▶ **TASK BRIEF**: Look below for the line containing "The camera went 20 degrees right". Write out that line and the rest through the last one, exactly as they appear, but without pictures.

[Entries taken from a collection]
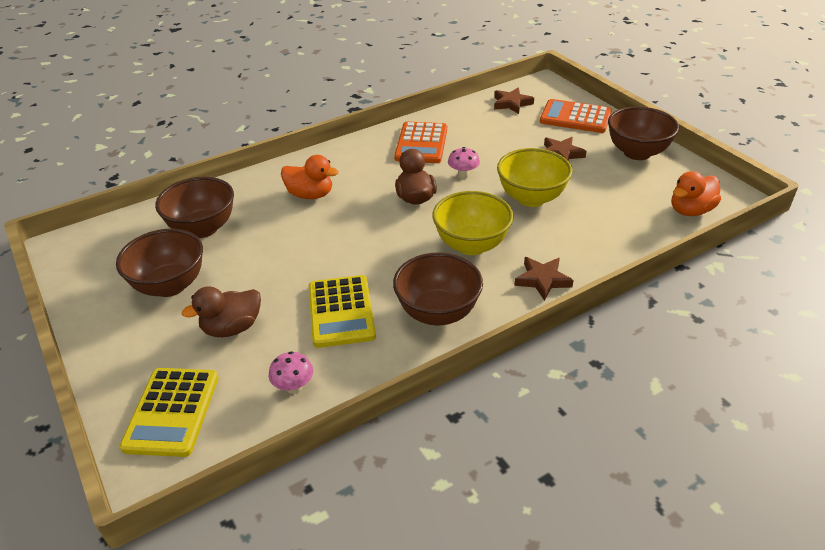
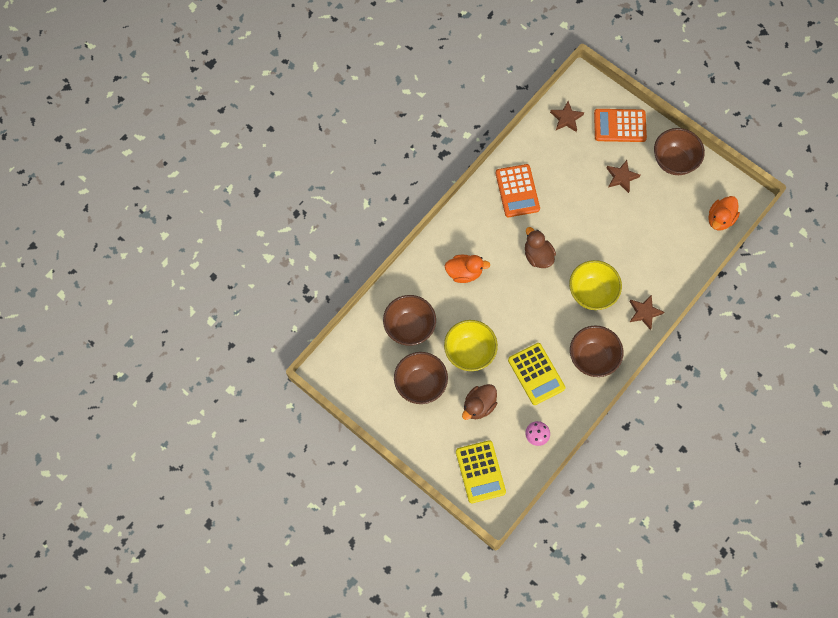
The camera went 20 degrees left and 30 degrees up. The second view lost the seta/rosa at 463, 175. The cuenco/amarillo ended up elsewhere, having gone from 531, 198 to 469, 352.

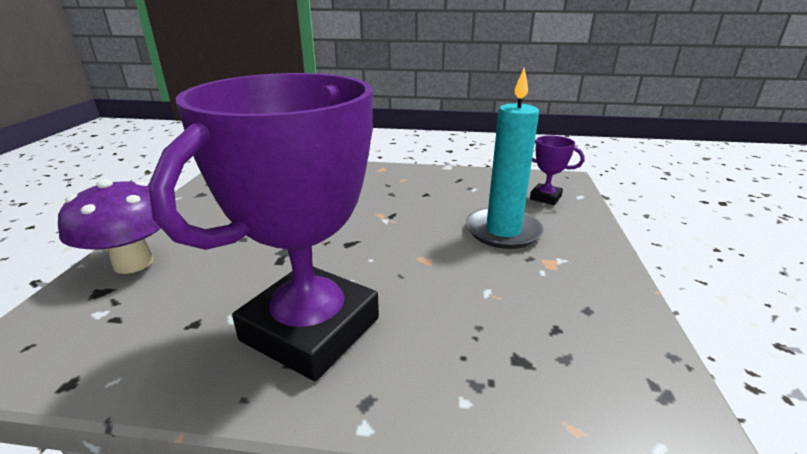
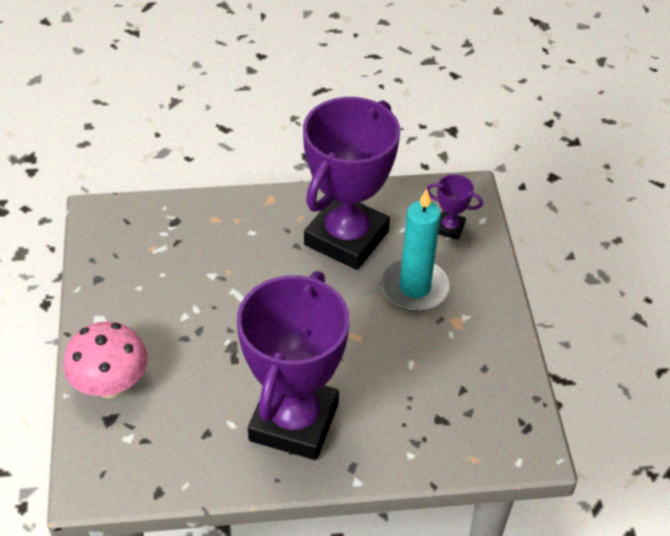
The camera went 15 degrees left and 20 degrees up. What was the seta/morado at 133, 263 turned into the seta/rosa at 110, 385. The second view gained the trofeo/morado at 346, 238.

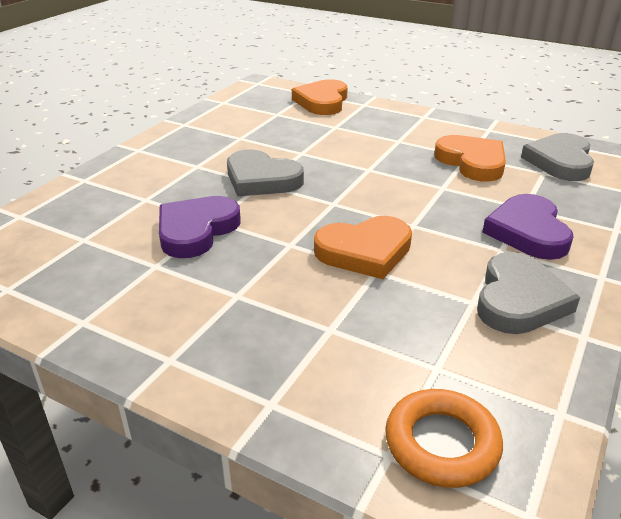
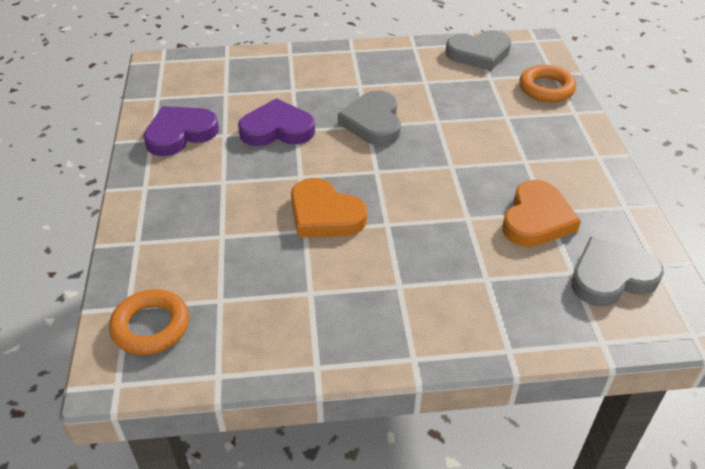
The camera went 55 degrees right and 10 degrees up. Where the corazón/naranja stood at 322, 102, the anillo/naranja came to stand at 546, 88. The corazón/gris ended up elsewhere, having gone from 519, 300 to 479, 54. The corazón/morado ended up elsewhere, having gone from 528, 232 to 180, 134.

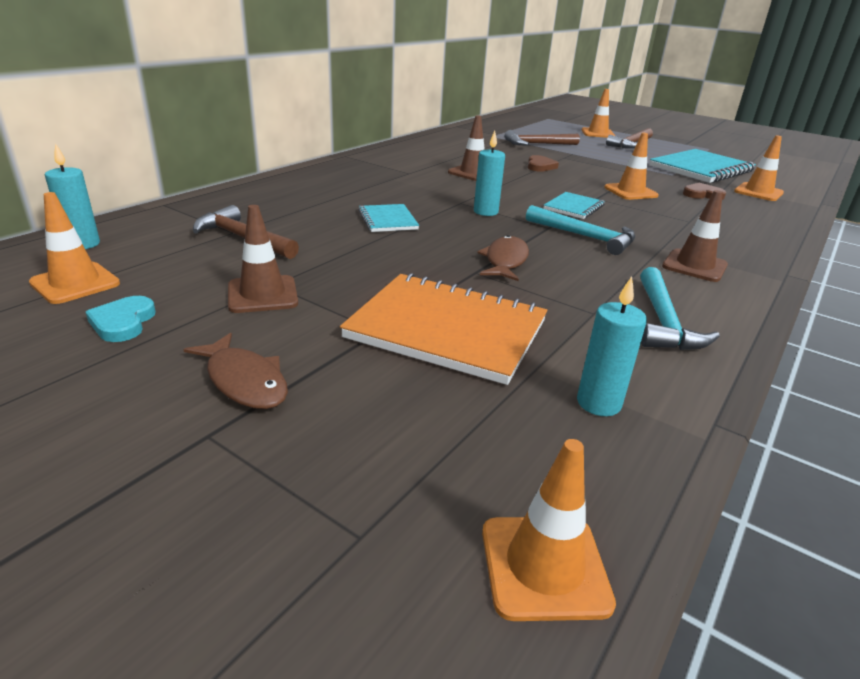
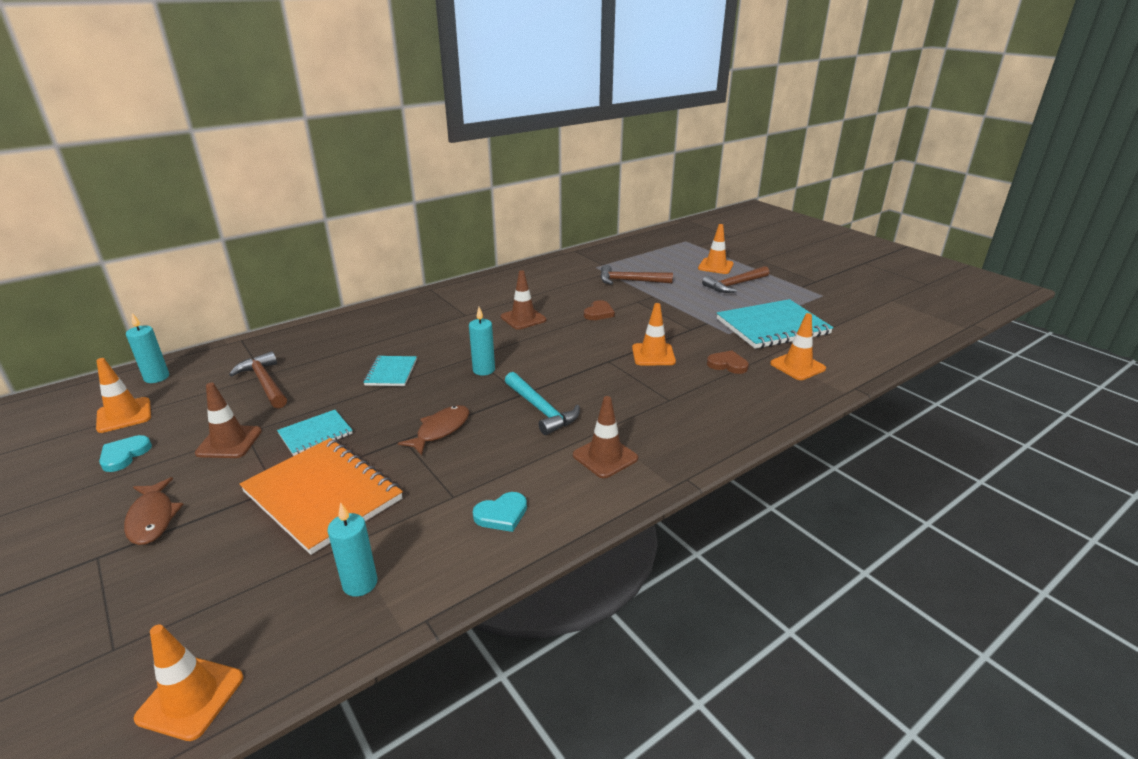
The camera went 20 degrees right and 0 degrees up. The cuaderno/turquesa ended up elsewhere, having gone from 573, 207 to 315, 434. Where the martillo/turquesa stood at 663, 321, the corazón/turquesa came to stand at 501, 514.

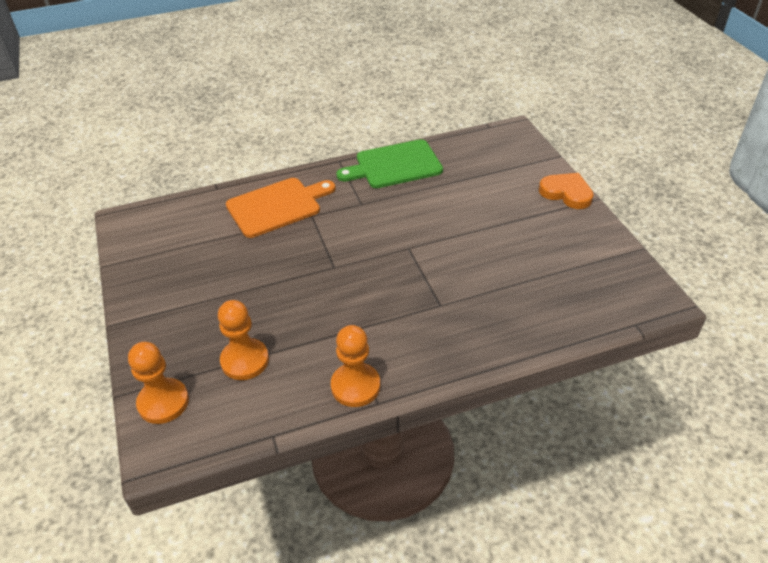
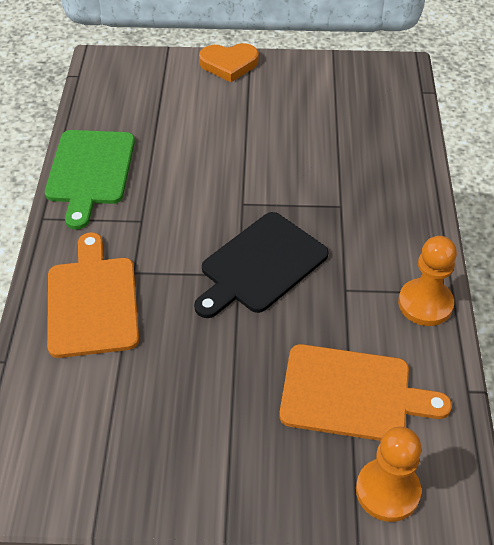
The camera went 70 degrees left and 5 degrees up. Where the peón/naranja stood at 245, 360, the tabla de cortar/naranja came to stand at 352, 394. The corazón/naranja at 566, 193 ended up facing another way, 150 degrees counterclockwise from before. The second view gained the tabla de cortar/negro at 260, 265.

▶ **RESPONSE TO THE EXERCISE**:
The camera went 20 degrees right and 0 degrees up. The cuaderno/turquesa ended up elsewhere, having gone from 573, 207 to 315, 434. Where the martillo/turquesa stood at 663, 321, the corazón/turquesa came to stand at 501, 514.

The camera went 70 degrees left and 5 degrees up. Where the peón/naranja stood at 245, 360, the tabla de cortar/naranja came to stand at 352, 394. The corazón/naranja at 566, 193 ended up facing another way, 150 degrees counterclockwise from before. The second view gained the tabla de cortar/negro at 260, 265.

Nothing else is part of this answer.